━━━━━ PROVIDED DATA
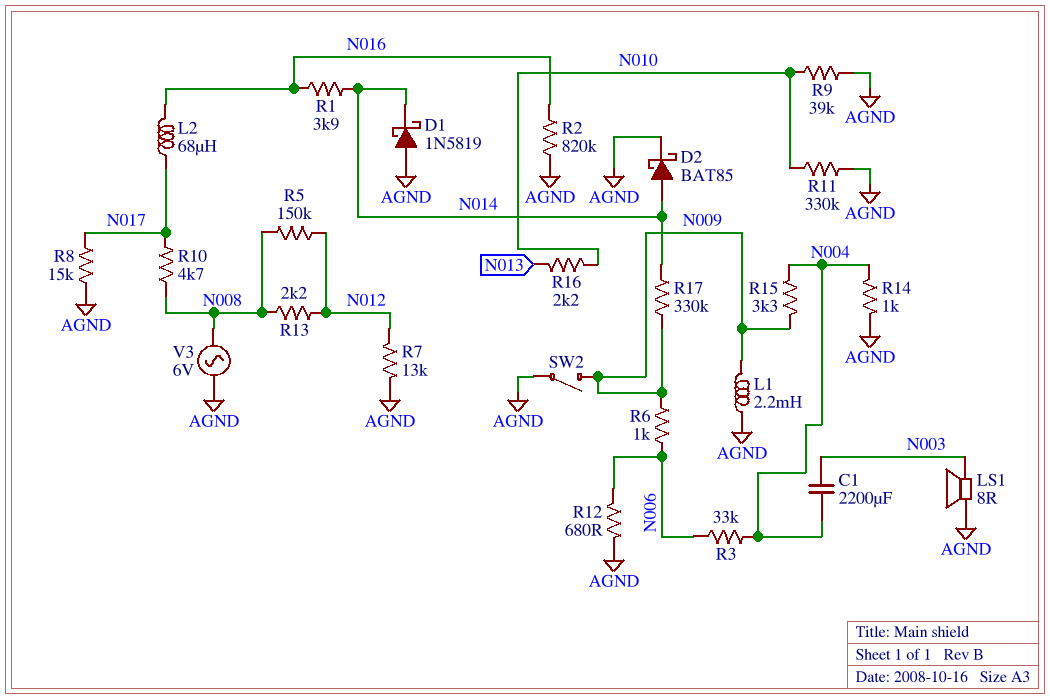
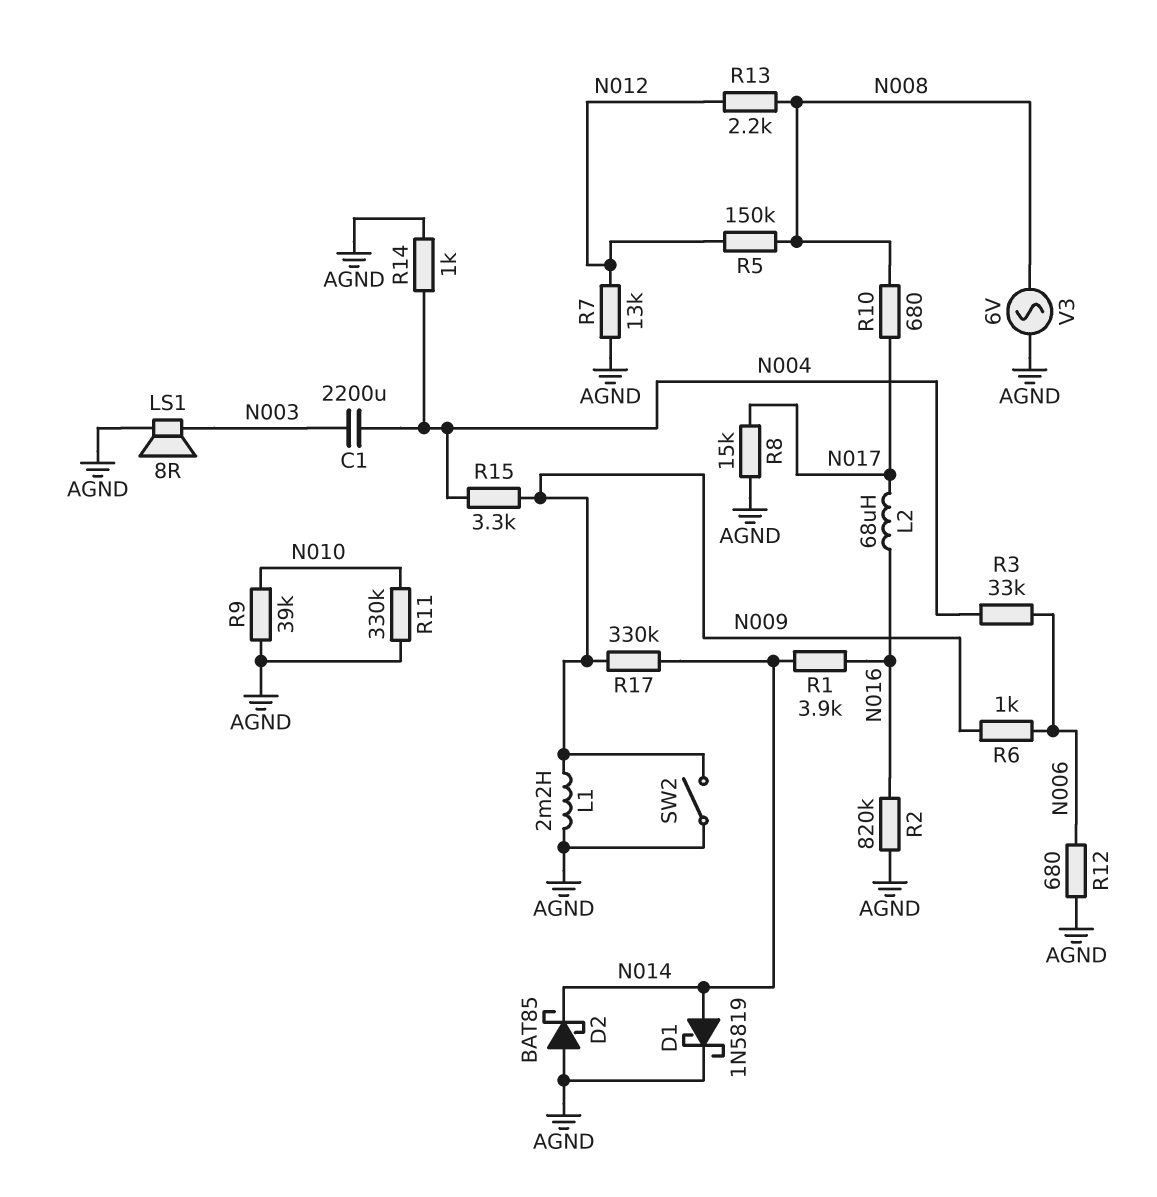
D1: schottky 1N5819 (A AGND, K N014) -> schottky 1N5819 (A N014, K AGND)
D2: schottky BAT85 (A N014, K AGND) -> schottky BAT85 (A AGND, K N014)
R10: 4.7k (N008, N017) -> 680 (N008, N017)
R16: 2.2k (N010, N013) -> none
━━━━━━━━━━
━━━━━ PROVIDED DATA
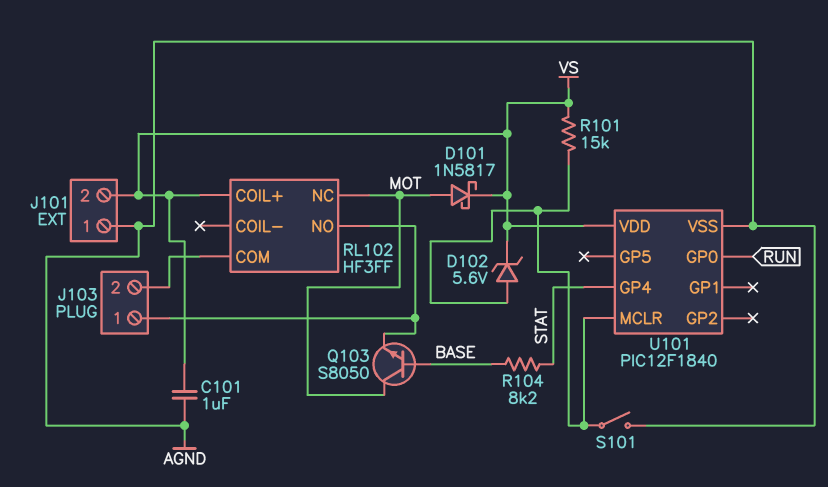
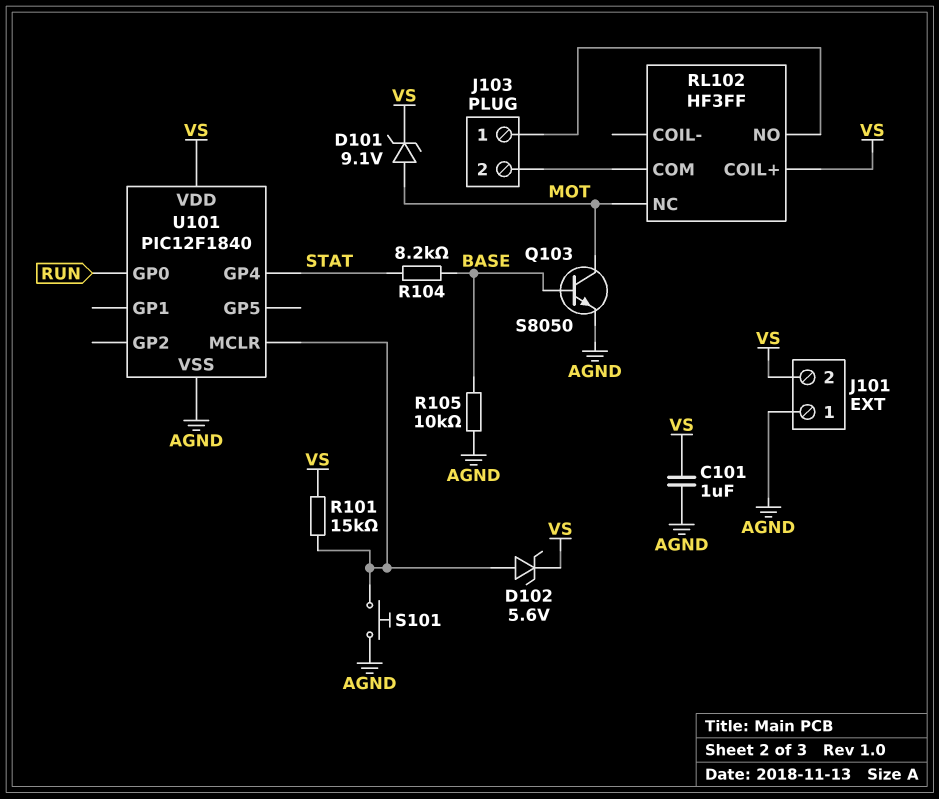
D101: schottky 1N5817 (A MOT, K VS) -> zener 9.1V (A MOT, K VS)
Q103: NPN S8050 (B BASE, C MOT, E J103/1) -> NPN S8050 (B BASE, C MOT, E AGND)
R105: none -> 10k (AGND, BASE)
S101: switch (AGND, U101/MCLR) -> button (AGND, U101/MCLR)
━━━━━━━━━━
*WORK INSTRUCTIONS*
Reproduce exactly, and only, the part of the listing above that begins at the line with "Q103: NPN S8050" and goes on through the line with "S101: switch (AGND, U101/MCLR)".

*TASK RESULT*
Q103: NPN S8050 (B BASE, C MOT, E J103/1) -> NPN S8050 (B BASE, C MOT, E AGND)
R105: none -> 10k (AGND, BASE)
S101: switch (AGND, U101/MCLR) -> button (AGND, U101/MCLR)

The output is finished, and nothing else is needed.